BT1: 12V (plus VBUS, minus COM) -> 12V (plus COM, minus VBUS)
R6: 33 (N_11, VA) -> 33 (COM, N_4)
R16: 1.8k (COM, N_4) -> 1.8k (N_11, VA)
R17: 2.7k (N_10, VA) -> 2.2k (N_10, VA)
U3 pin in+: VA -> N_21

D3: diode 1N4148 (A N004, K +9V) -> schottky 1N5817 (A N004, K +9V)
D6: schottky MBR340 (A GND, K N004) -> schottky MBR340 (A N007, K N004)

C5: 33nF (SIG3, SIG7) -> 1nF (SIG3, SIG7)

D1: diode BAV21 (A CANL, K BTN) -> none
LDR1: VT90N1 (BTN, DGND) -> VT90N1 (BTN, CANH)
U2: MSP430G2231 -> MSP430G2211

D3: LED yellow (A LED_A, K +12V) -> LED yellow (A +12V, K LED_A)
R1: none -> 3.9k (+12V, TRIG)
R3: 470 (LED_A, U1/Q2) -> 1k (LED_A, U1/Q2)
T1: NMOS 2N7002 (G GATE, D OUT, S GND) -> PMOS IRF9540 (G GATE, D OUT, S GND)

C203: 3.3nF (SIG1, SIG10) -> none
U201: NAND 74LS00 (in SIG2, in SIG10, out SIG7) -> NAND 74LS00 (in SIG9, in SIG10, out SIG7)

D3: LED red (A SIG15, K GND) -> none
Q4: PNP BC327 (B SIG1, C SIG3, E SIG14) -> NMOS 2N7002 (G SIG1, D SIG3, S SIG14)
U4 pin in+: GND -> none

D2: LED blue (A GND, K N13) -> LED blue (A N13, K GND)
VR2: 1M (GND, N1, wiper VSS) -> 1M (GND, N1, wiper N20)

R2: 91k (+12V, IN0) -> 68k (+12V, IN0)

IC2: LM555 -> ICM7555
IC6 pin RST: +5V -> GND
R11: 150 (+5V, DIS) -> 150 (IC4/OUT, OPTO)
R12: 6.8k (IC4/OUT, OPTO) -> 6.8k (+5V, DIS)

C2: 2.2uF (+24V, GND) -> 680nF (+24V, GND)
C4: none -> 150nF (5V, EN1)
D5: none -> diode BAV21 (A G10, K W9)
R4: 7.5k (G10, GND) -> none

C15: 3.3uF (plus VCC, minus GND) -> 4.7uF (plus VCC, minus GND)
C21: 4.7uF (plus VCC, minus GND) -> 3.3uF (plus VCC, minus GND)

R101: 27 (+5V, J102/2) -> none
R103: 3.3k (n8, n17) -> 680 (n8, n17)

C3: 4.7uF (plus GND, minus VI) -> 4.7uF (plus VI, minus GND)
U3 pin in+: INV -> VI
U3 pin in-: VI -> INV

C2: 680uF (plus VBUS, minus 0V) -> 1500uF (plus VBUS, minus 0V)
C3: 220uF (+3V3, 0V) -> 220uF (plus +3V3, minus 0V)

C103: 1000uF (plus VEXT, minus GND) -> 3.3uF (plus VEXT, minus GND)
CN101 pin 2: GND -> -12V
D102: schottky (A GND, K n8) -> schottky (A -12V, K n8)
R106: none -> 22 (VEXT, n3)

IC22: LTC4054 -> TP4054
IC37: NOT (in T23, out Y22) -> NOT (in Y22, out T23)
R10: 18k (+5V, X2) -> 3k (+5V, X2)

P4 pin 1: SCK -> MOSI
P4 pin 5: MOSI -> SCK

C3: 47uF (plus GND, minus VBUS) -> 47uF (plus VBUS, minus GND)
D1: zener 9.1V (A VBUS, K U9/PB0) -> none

* **How to complete this task**:
Begin with the line above that has "IC2: LM555 -> ICM7555" and continue through the line that has "R10: 18k (+5V, X2) -> 3k (+5V, X2)", setting each one down exactly. Stop there.

* **Reply**:
IC2: LM555 -> ICM7555
IC6 pin RST: +5V -> GND
R11: 150 (+5V, DIS) -> 150 (IC4/OUT, OPTO)
R12: 6.8k (IC4/OUT, OPTO) -> 6.8k (+5V, DIS)

C2: 2.2uF (+24V, GND) -> 680nF (+24V, GND)
C4: none -> 150nF (5V, EN1)
D5: none -> diode BAV21 (A G10, K W9)
R4: 7.5k (G10, GND) -> none

C15: 3.3uF (plus VCC, minus GND) -> 4.7uF (plus VCC, minus GND)
C21: 4.7uF (plus VCC, minus GND) -> 3.3uF (plus VCC, minus GND)

R101: 27 (+5V, J102/2) -> none
R103: 3.3k (n8, n17) -> 680 (n8, n17)

C3: 4.7uF (plus GND, minus VI) -> 4.7uF (plus VI, minus GND)
U3 pin in+: INV -> VI
U3 pin in-: VI -> INV

C2: 680uF (plus VBUS, minus 0V) -> 1500uF (plus VBUS, minus 0V)
C3: 220uF (+3V3, 0V) -> 220uF (plus +3V3, minus 0V)

C103: 1000uF (plus VEXT, minus GND) -> 3.3uF (plus VEXT, minus GND)
CN101 pin 2: GND -> -12V
D102: schottky (A GND, K n8) -> schottky (A -12V, K n8)
R106: none -> 22 (VEXT, n3)

IC22: LTC4054 -> TP4054
IC37: NOT (in T23, out Y22) -> NOT (in Y22, out T23)
R10: 18k (+5V, X2) -> 3k (+5V, X2)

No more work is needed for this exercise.